Start of Records to process

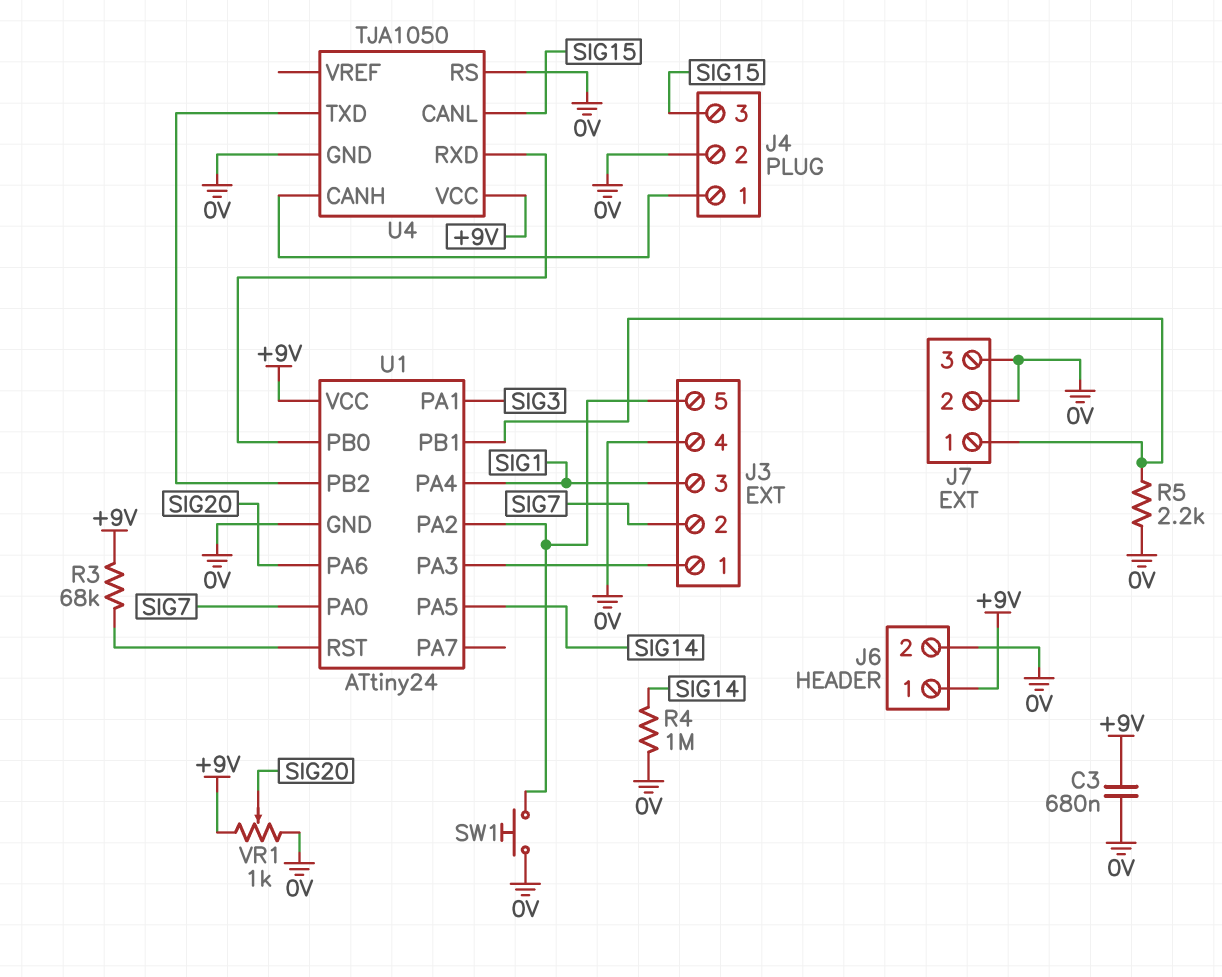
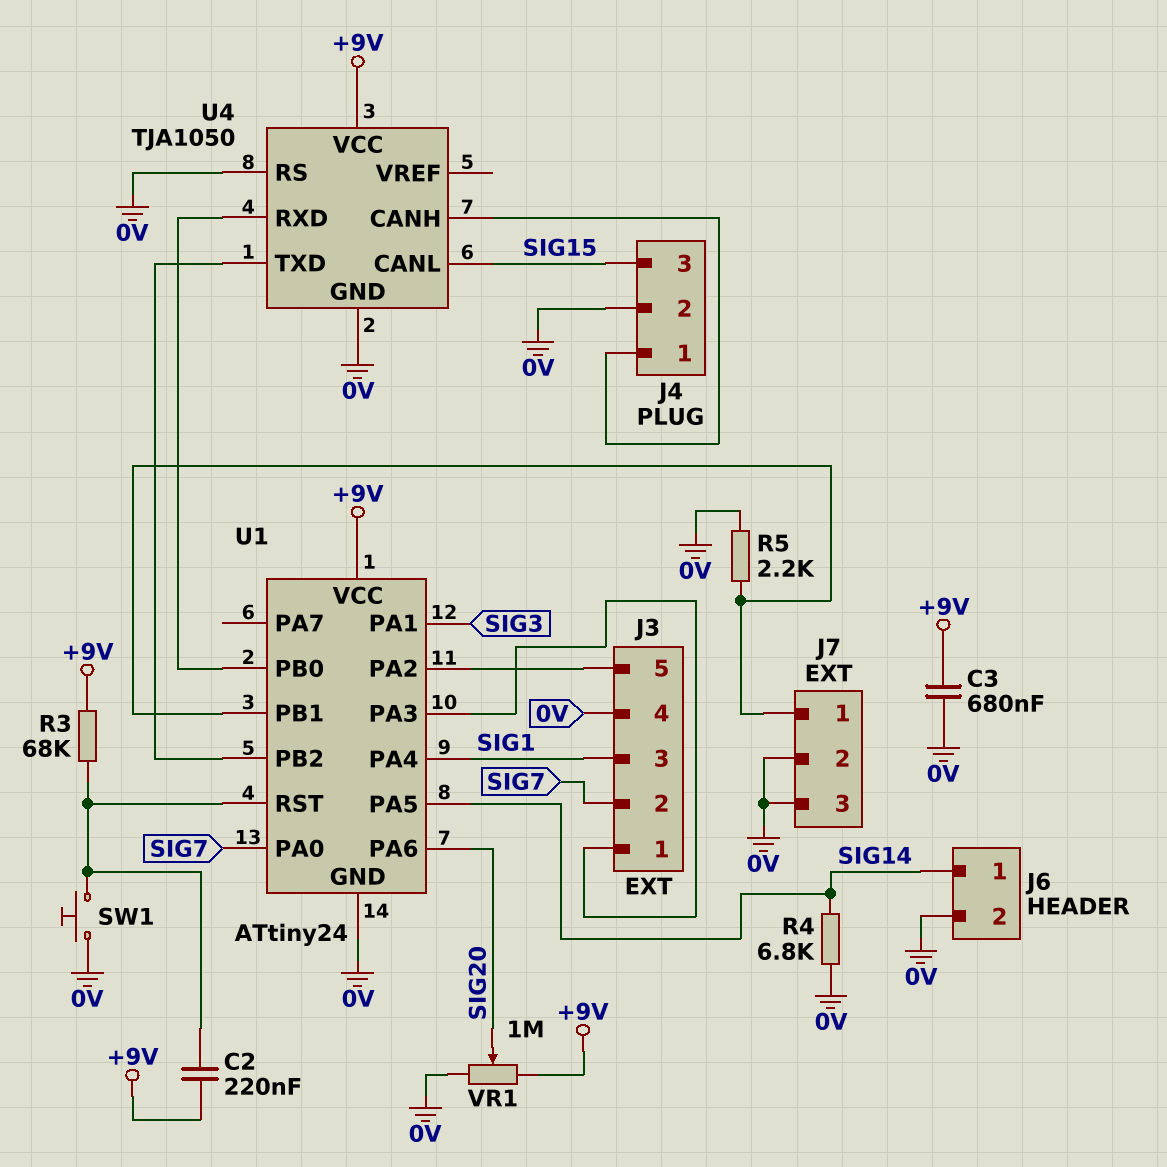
C2: none -> 220nF (+9V, U1/RST)
J6 pin 1: +9V -> SIG14
R4: 1M (0V, SIG14) -> 6.8k (0V, SIG14)
SW1: button (0V, J3/5) -> button (0V, U1/RST)
VR1: 1k (+9V, 0V, wiper SIG20) -> 1M (+9V, 0V, wiper SIG20)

End of Records to process

:: Directions for this task ::
Please repeat all of the data exactly as it stands, leaving the pictures out.

:: Reply ::
C2: none -> 220nF (+9V, U1/RST)
J6 pin 1: +9V -> SIG14
R4: 1M (0V, SIG14) -> 6.8k (0V, SIG14)
SW1: button (0V, J3/5) -> button (0V, U1/RST)
VR1: 1k (+9V, 0V, wiper SIG20) -> 1M (+9V, 0V, wiper SIG20)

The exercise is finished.